WHAT TO PRODUCE
Could you please return each line of the data that has the word "none"?

##### STORED DATA

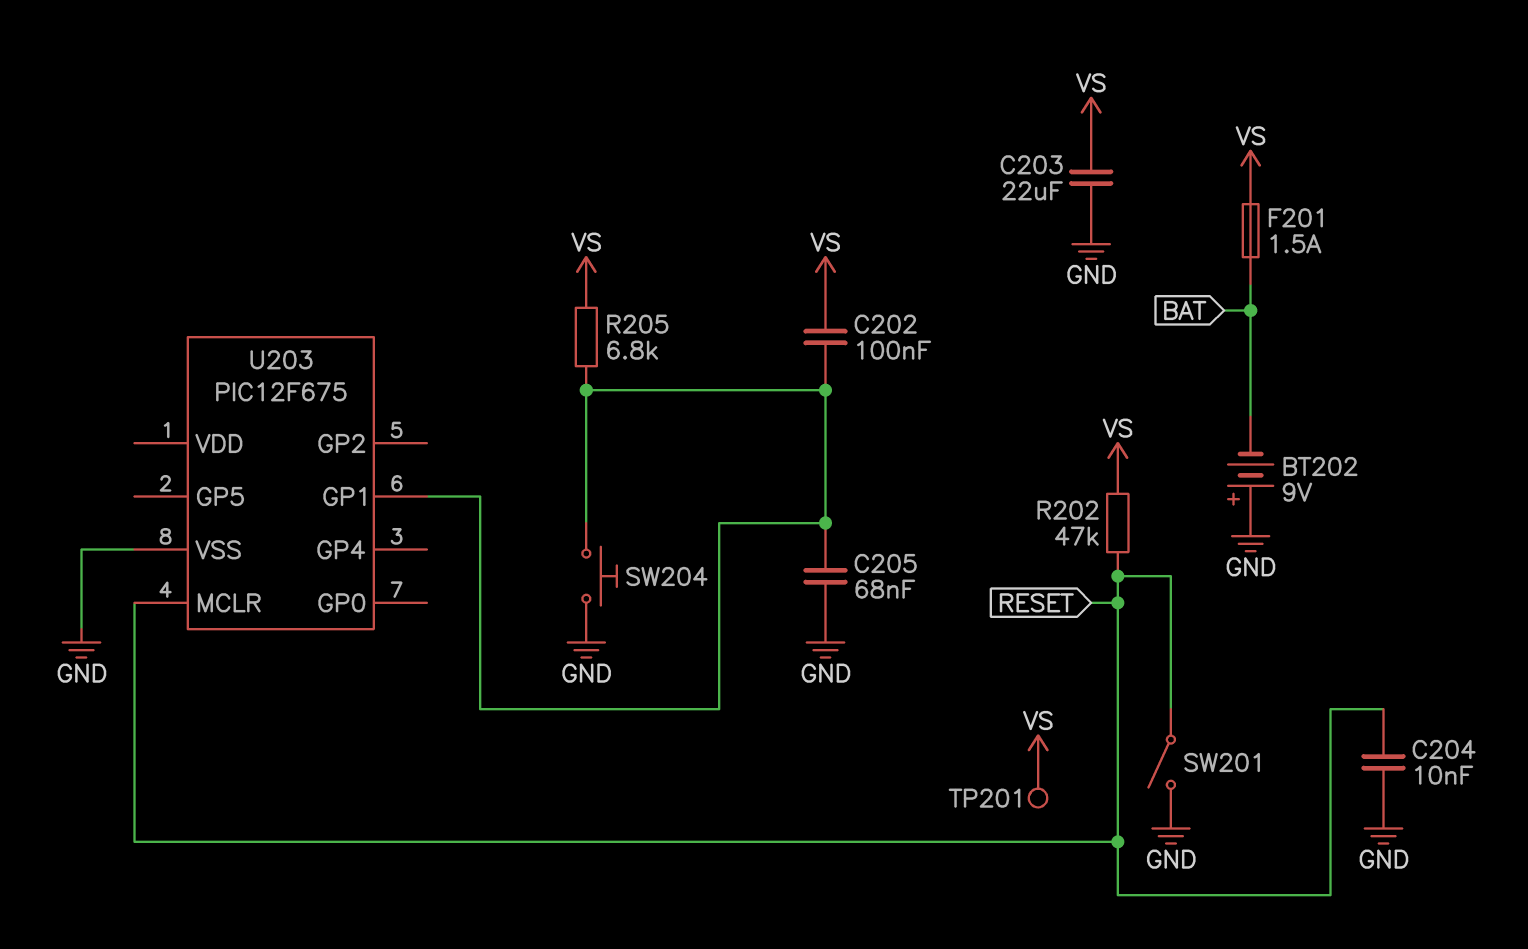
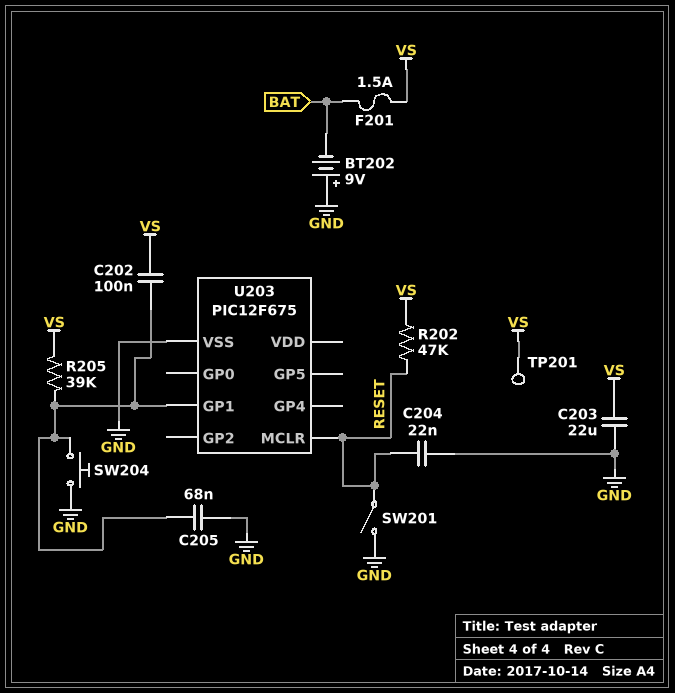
C204: 10nF (GND, RESET) -> 22nF (GND, RESET)
R205: 6.8k (U203/GP1, VS) -> 39k (U203/GP1, VS)

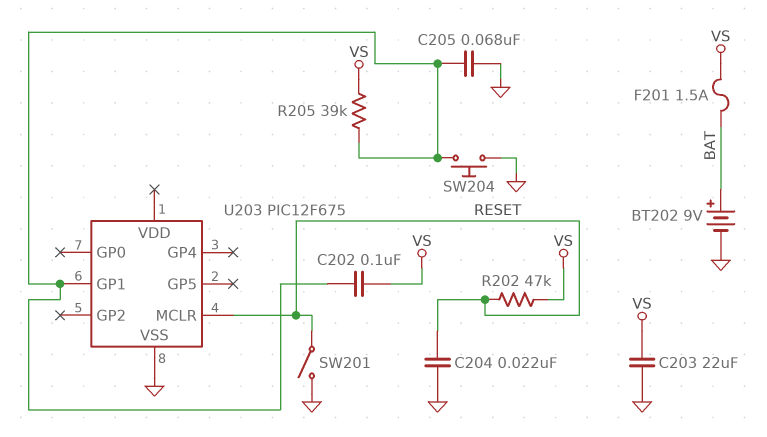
BT202: 9V (plus GND, minus BAT) -> 9V (plus BAT, minus GND)
TP201: test point (VS) -> none

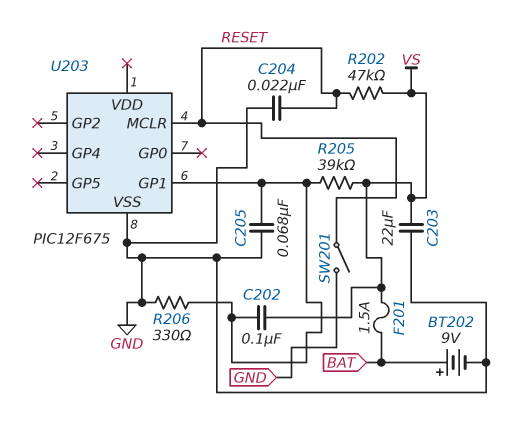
R206: none -> 330 (GND, U203/GP1)
SW204: button (GND, U203/GP1) -> none

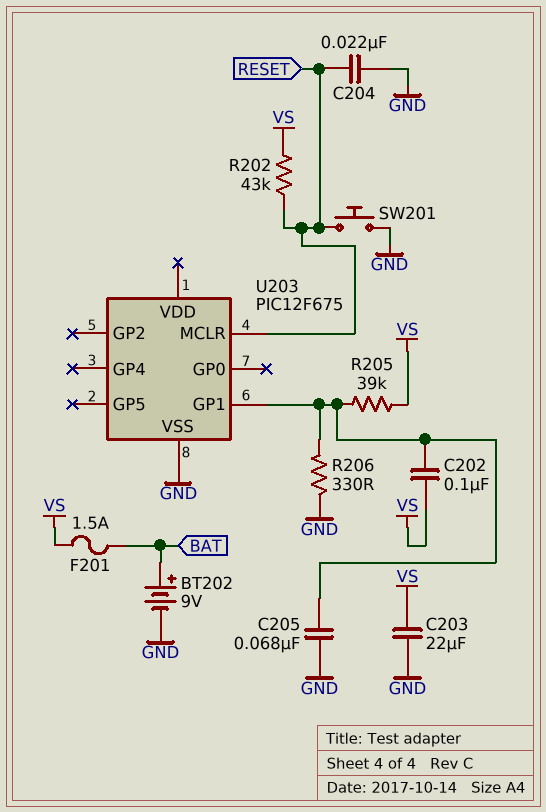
R202: 47k (RESET, VS) -> 43k (RESET, VS)
SW201: switch (GND, RESET) -> button (GND, RESET)

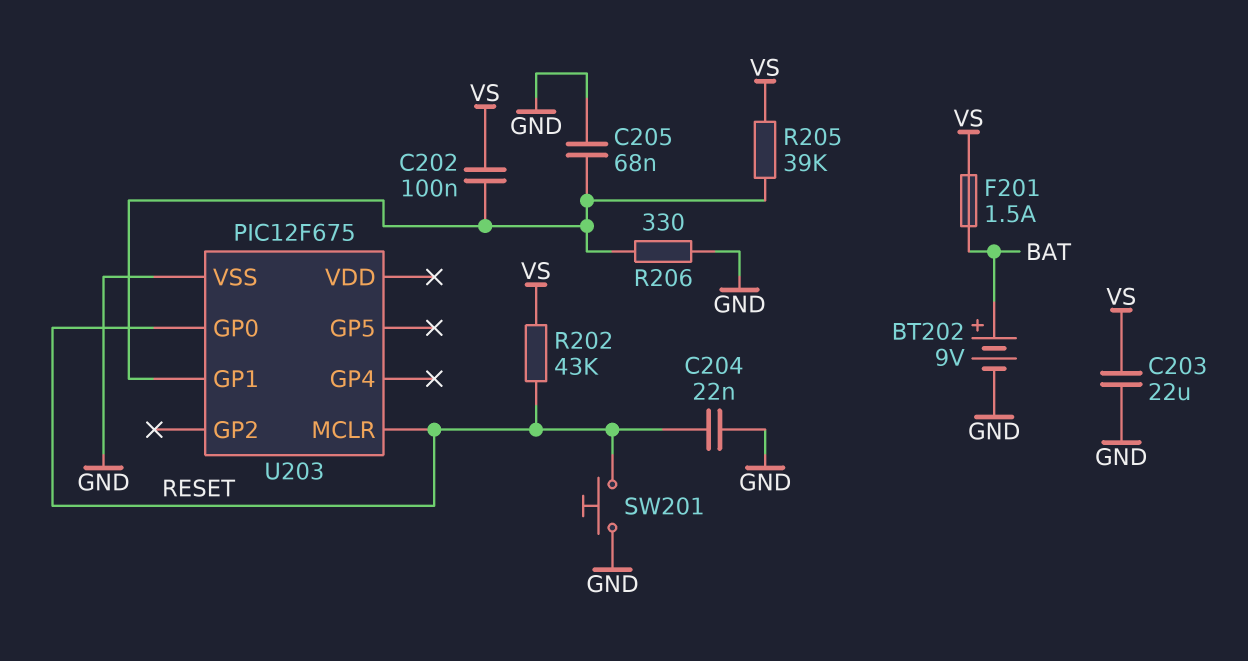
U203 pin GP0: none -> RESET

##########

SOLUTION TO THE PROBLEM
TP201: test point (VS) -> none
R206: none -> 330 (GND, U203/GP1)
SW204: button (GND, U203/GP1) -> none
U203 pin GP0: none -> RESET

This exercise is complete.